__Exercise aim__.
Copy out precisely the lines of the material that follows, beginning with the line containing "IC7 pin in-: FB2 -> GND" and ending with its last line; exclude pictures.
..........
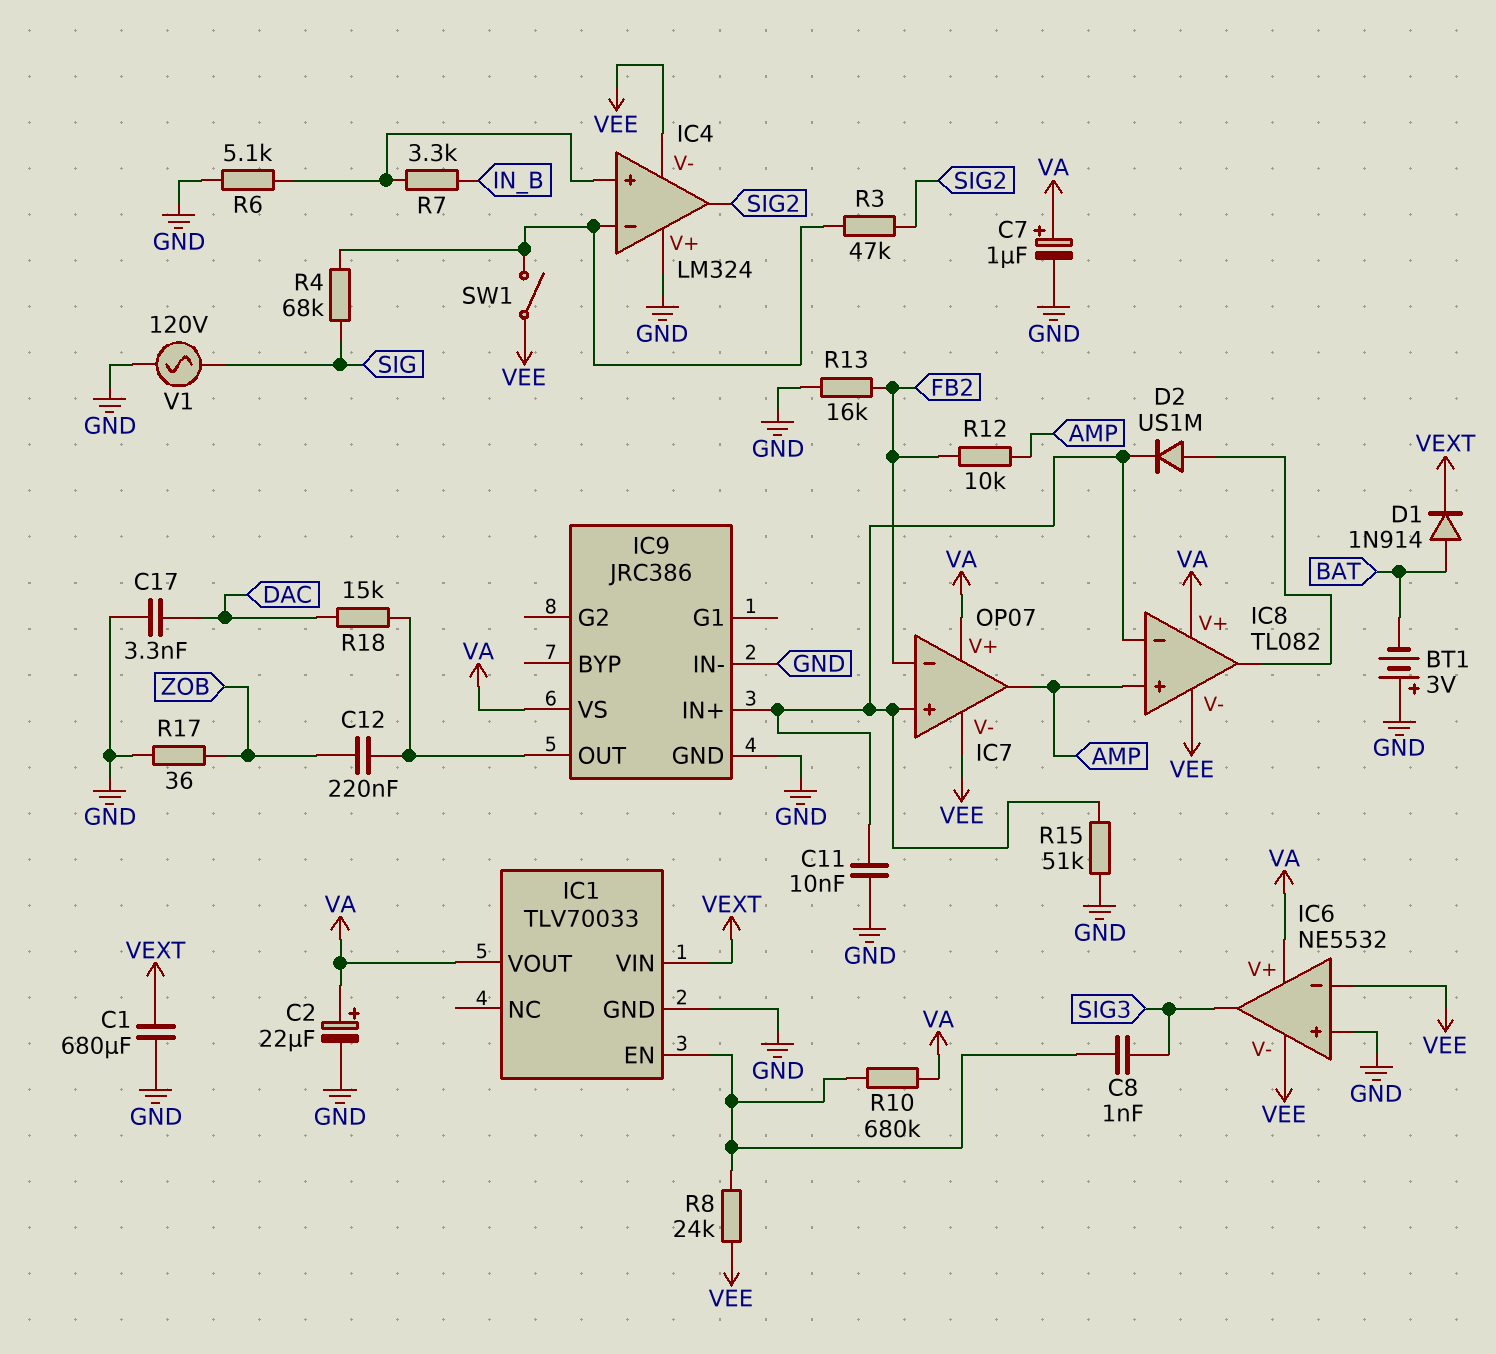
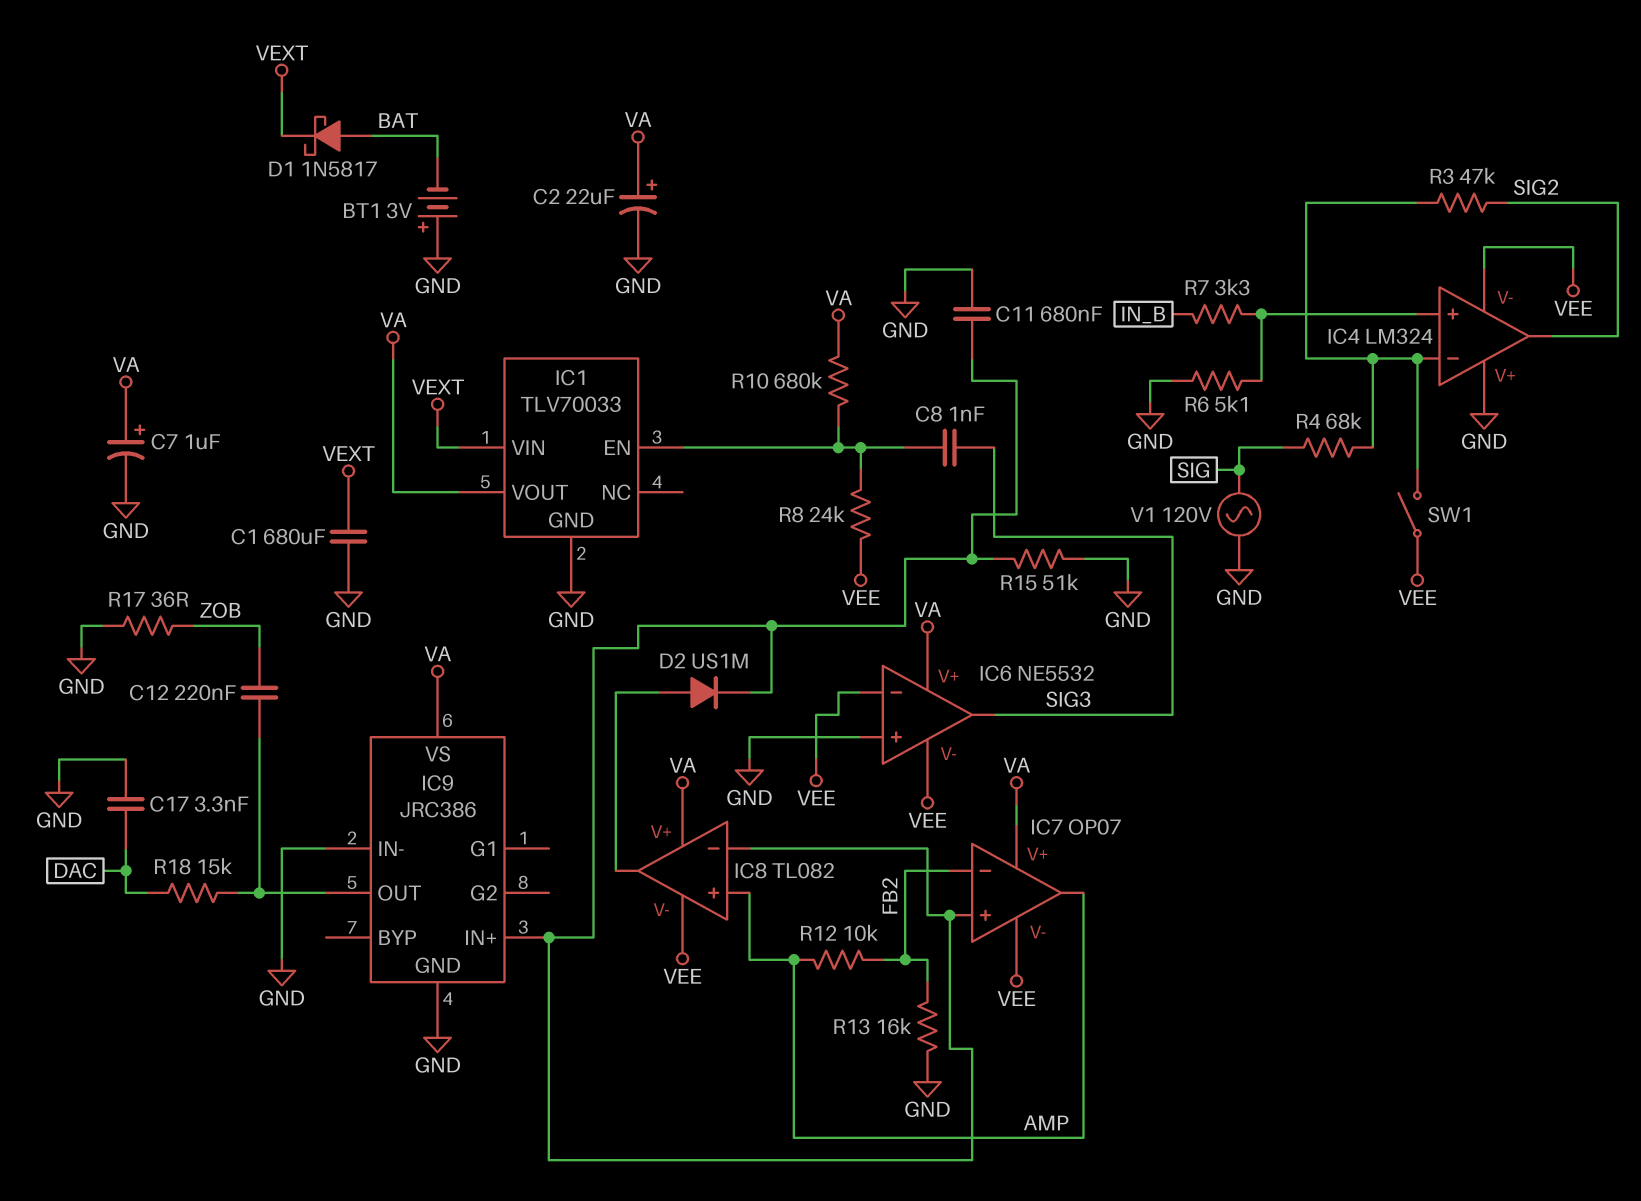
C11: 10nF (GND, IC7/in+) -> 680nF (GND, IC7/in+)
D1: diode 1N914 (A BAT, K VEXT) -> schottky 1N5817 (A BAT, K VEXT)

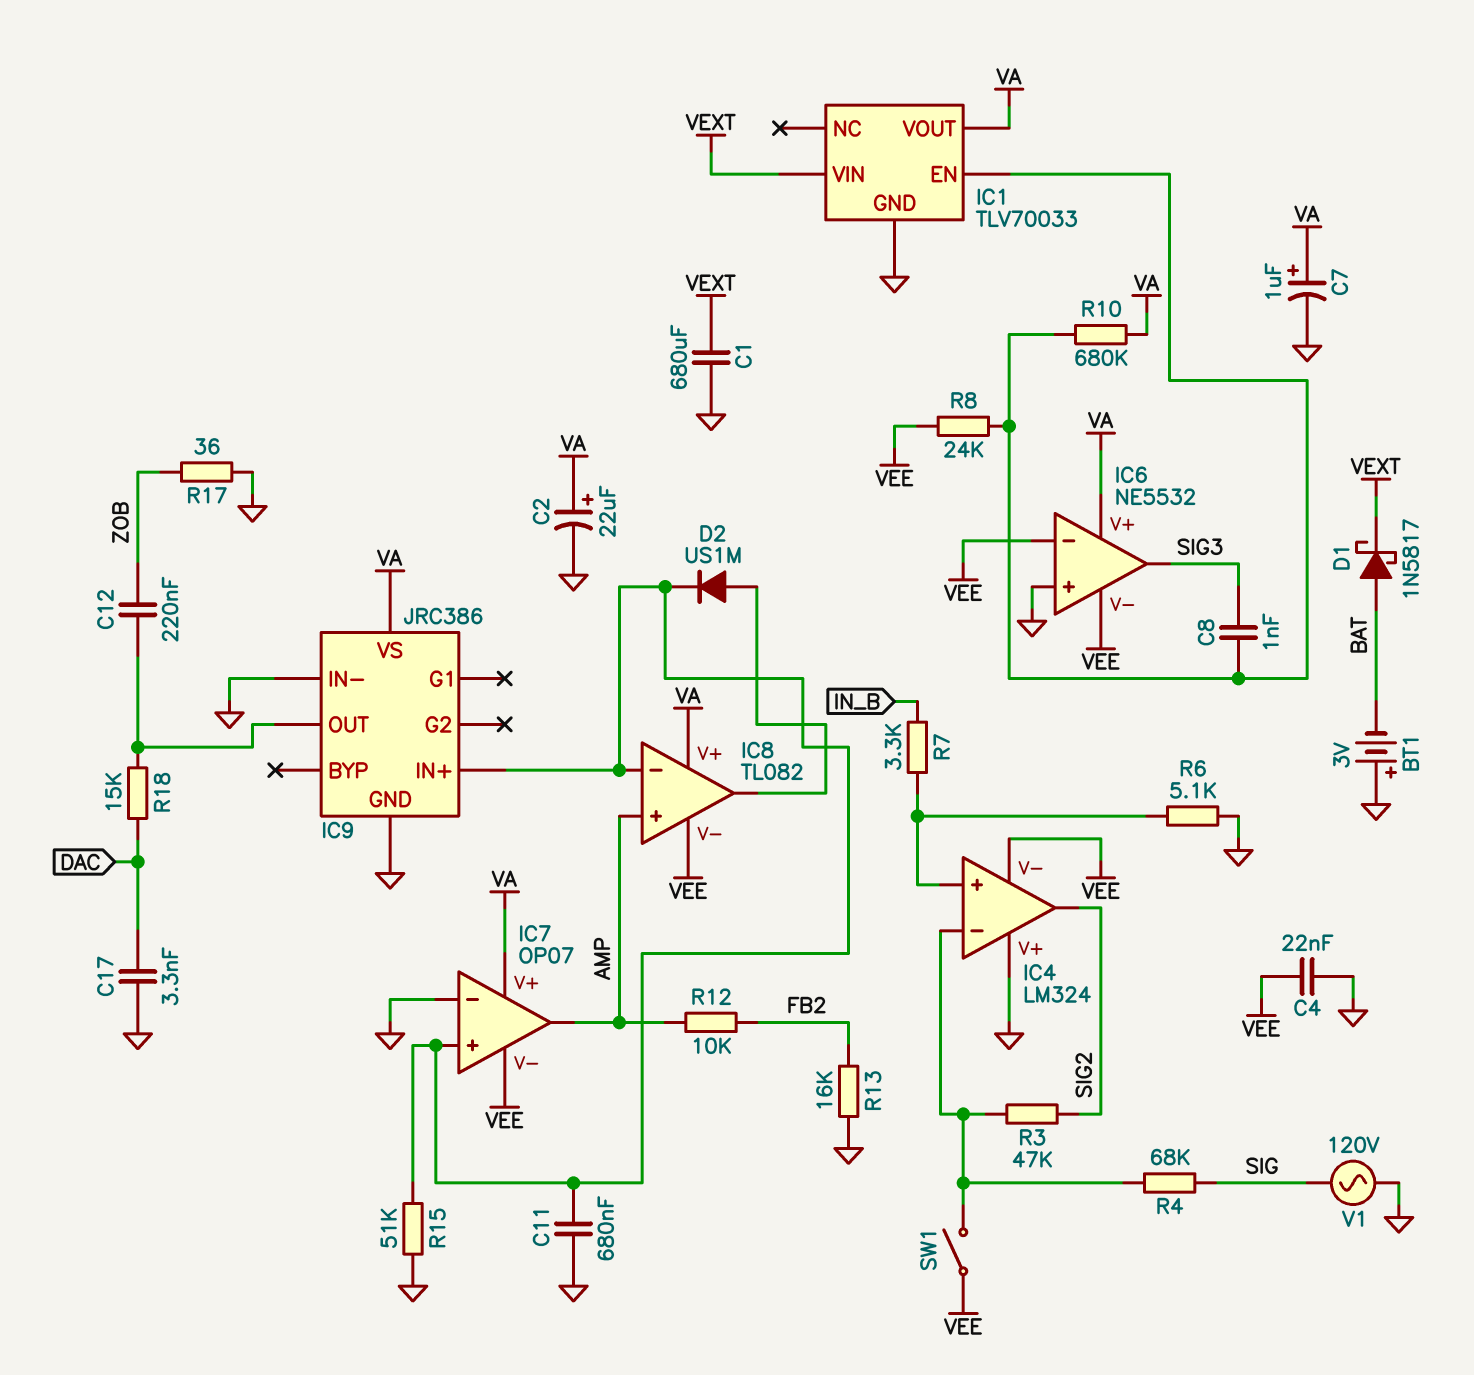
C4: none -> 22nF (GND, VEE)
IC7 pin in-: FB2 -> GND

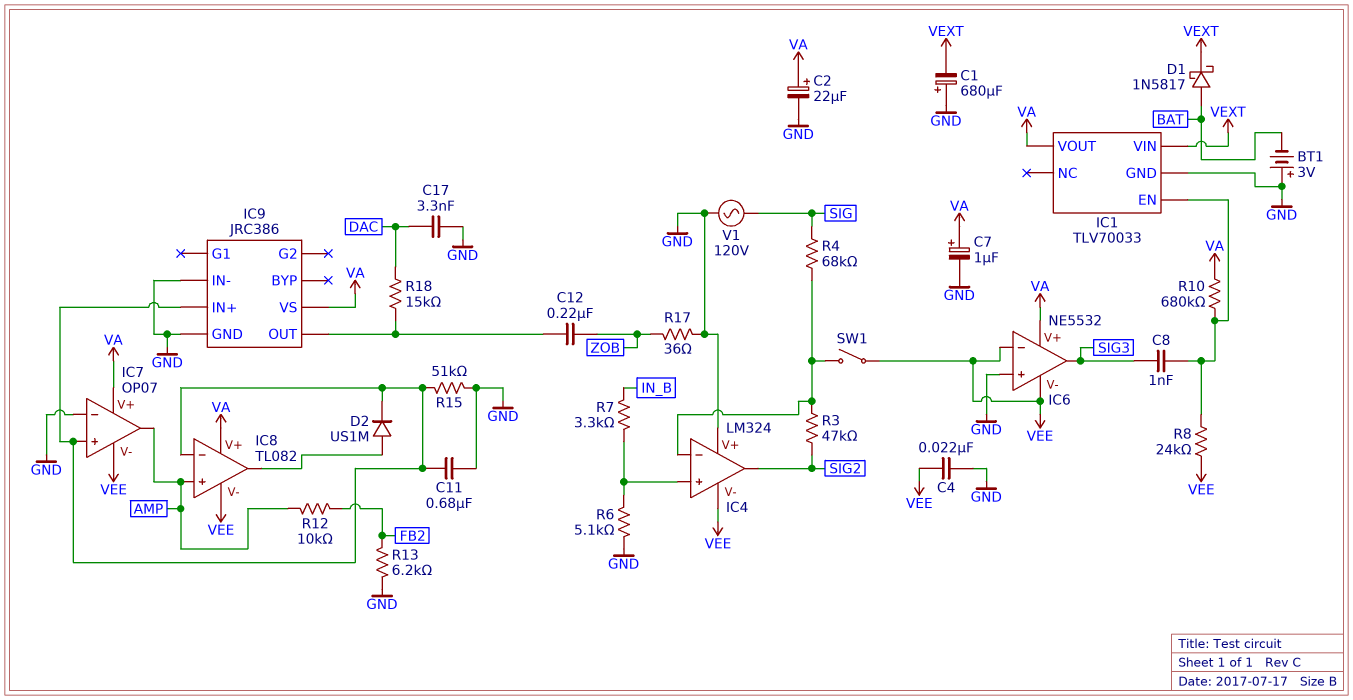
C1: 680uF (GND, VEXT) -> 680uF (plus GND, minus VEXT)
R13: 16k (FB2, GND) -> 6.2k (FB2, GND)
..........
__Result__.
IC7 pin in-: FB2 -> GND

C1: 680uF (GND, VEXT) -> 680uF (plus GND, minus VEXT)
R13: 16k (FB2, GND) -> 6.2k (FB2, GND)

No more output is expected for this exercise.